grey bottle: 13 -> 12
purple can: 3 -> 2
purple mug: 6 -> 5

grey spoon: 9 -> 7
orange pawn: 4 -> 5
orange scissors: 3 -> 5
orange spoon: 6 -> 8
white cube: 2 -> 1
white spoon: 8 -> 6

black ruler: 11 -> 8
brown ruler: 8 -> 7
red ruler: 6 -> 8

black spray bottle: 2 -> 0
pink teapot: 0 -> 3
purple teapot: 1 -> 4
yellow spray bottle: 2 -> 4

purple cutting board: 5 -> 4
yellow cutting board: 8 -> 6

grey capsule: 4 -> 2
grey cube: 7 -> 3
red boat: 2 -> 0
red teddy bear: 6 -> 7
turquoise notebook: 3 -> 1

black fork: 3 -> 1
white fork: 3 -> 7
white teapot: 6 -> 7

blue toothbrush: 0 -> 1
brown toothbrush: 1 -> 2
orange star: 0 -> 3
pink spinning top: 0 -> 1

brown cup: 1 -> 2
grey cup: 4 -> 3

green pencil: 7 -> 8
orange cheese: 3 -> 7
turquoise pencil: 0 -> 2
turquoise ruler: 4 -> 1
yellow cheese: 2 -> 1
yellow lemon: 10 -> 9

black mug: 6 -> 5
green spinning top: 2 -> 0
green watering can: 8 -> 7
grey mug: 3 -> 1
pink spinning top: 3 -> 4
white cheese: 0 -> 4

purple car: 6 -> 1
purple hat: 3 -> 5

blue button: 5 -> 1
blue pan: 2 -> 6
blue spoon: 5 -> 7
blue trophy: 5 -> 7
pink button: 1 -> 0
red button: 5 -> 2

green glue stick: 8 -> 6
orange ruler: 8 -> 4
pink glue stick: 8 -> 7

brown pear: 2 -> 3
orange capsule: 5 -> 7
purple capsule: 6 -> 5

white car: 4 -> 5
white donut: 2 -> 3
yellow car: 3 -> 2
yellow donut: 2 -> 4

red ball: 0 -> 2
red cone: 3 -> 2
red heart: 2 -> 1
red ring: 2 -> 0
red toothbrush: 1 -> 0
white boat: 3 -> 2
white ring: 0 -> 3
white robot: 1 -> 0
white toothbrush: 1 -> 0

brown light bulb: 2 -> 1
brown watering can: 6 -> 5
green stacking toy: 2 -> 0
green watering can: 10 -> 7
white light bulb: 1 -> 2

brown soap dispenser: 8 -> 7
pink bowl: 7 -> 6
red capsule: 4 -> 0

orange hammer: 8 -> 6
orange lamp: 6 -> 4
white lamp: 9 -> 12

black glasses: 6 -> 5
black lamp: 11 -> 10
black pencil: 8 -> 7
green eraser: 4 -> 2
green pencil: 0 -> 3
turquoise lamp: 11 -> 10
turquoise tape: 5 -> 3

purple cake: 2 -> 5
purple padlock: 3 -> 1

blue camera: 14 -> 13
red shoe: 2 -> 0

· · ·

» Problem
Your task is to reproduce the entries exactly, starting at the first line and ending with the line containing "red ruler: 6 -> 8".

» Finished exercise
grey bottle: 13 -> 12
purple can: 3 -> 2
purple mug: 6 -> 5

grey spoon: 9 -> 7
orange pawn: 4 -> 5
orange scissors: 3 -> 5
orange spoon: 6 -> 8
white cube: 2 -> 1
white spoon: 8 -> 6

black ruler: 11 -> 8
brown ruler: 8 -> 7
red ruler: 6 -> 8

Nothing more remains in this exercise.